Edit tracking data
▬▬▬▬▬▬▬▬▬▬

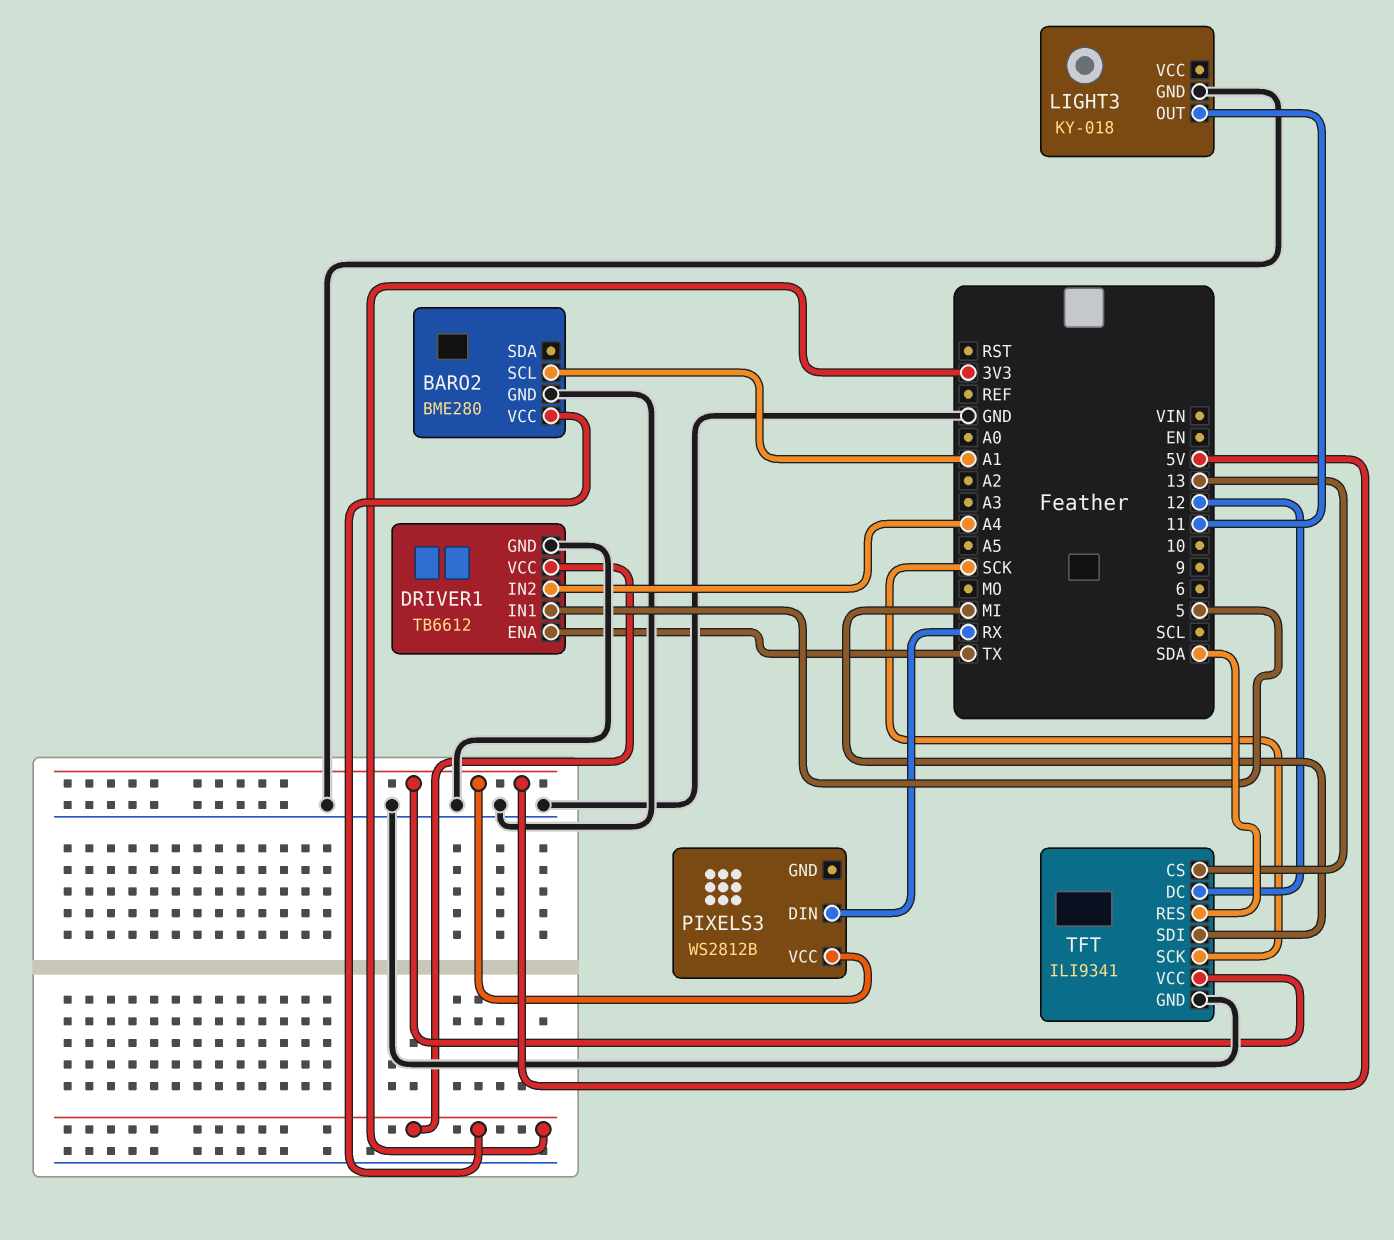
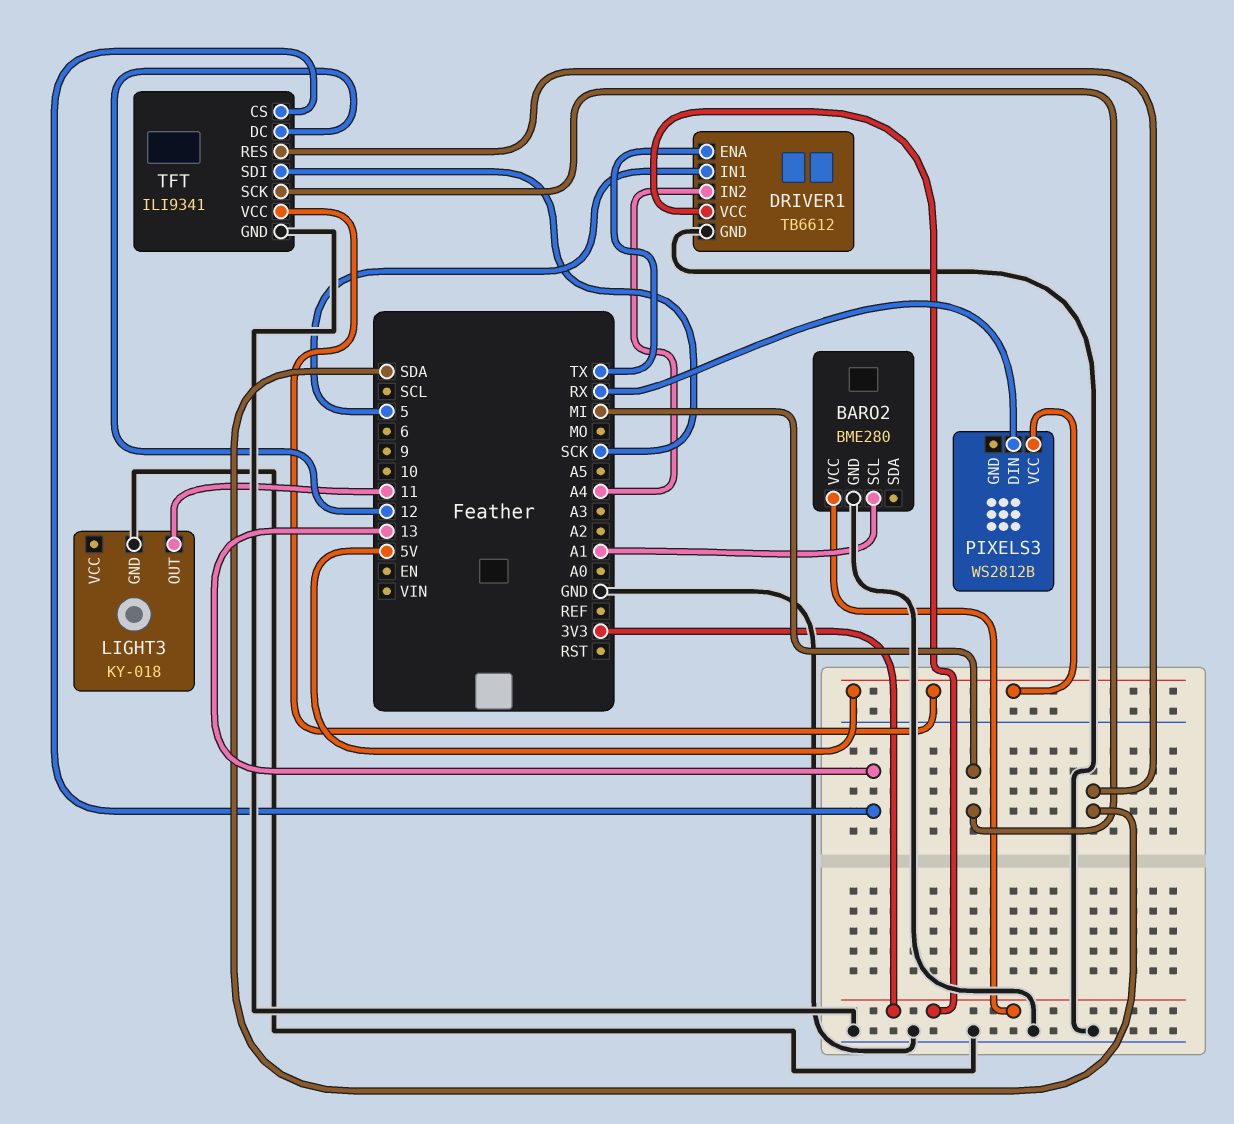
TFT pin SCK: SCK -> MI
TFT pin SDI: MI -> SCK

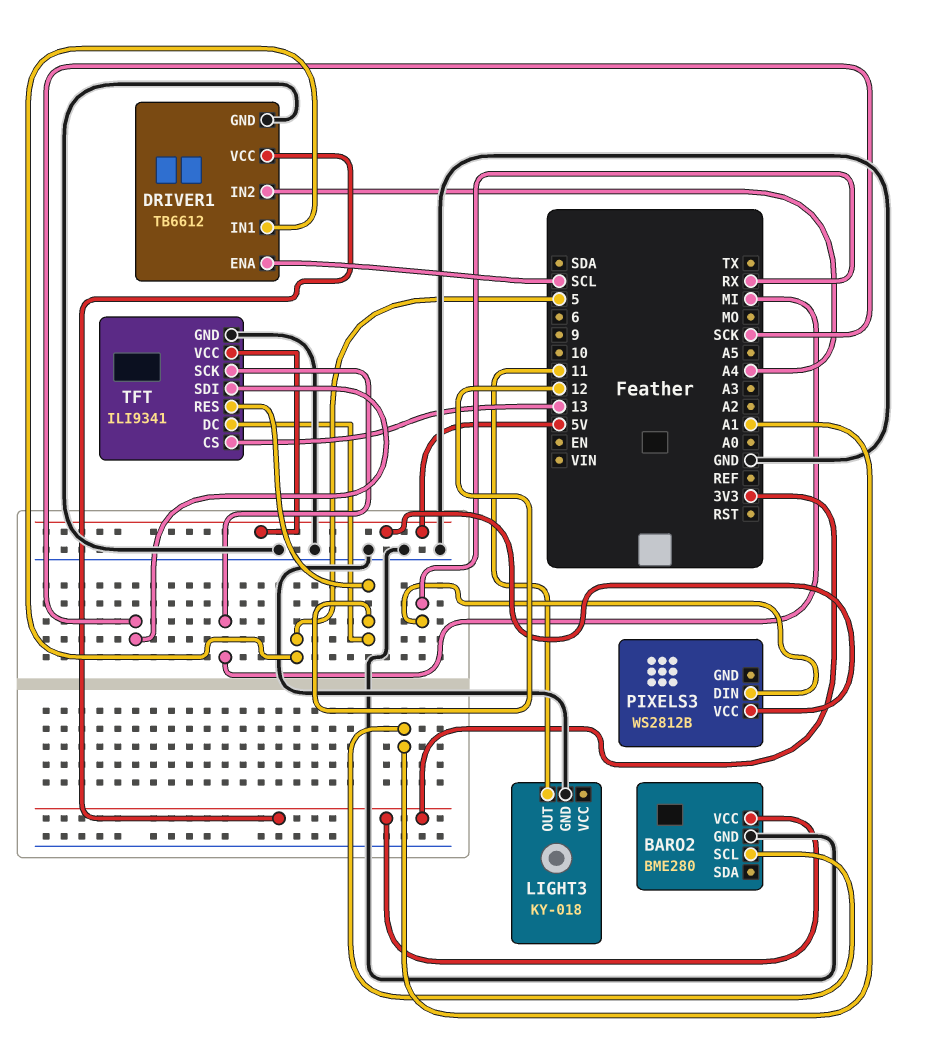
DRIVER1 pin ENA: TX -> SCL
TFT pin RES: SDA -> 12

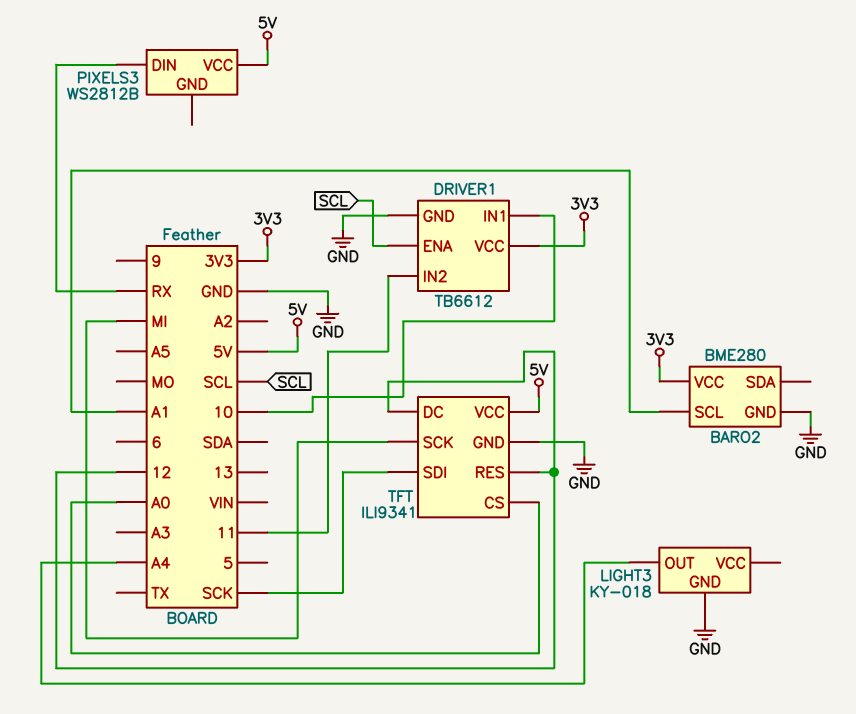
DRIVER1 pin IN1: 5 -> 10
DRIVER1 pin IN2: A4 -> 11
LIGHT3 pin OUT: 11 -> A4
TFT pin CS: 13 -> A0

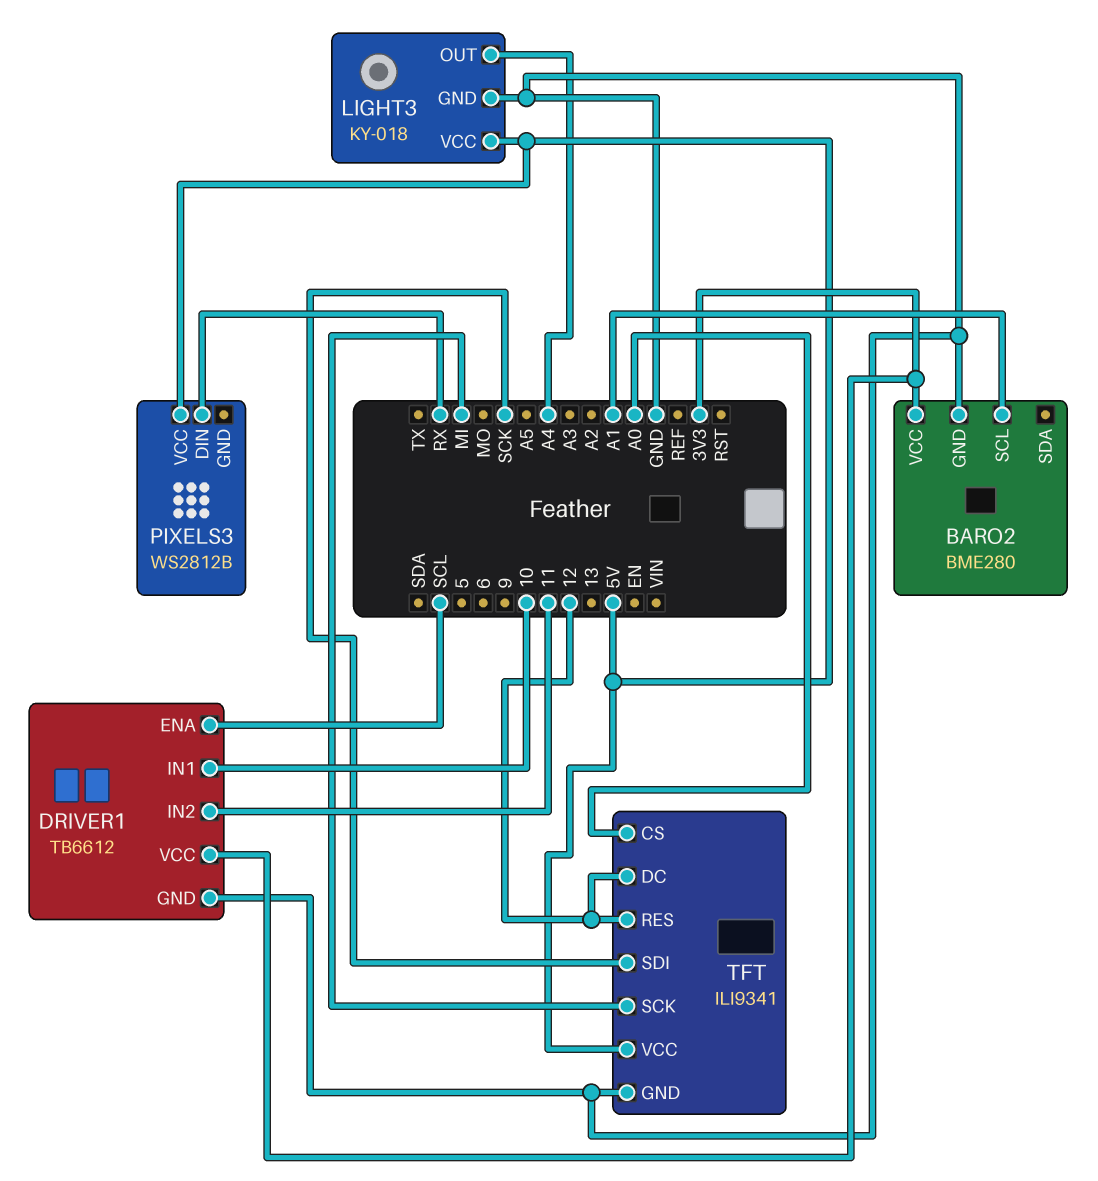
LIGHT3 pin VCC: none -> 5V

▬▬▬▬▬▬▬▬▬▬

* Description of the task:
Line for line, restate the data above and omit every picture.

* Exercise result:
TFT pin SCK: SCK -> MI
TFT pin SDI: MI -> SCK

DRIVER1 pin ENA: TX -> SCL
TFT pin RES: SDA -> 12

DRIVER1 pin IN1: 5 -> 10
DRIVER1 pin IN2: A4 -> 11
LIGHT3 pin OUT: 11 -> A4
TFT pin CS: 13 -> A0

LIGHT3 pin VCC: none -> 5V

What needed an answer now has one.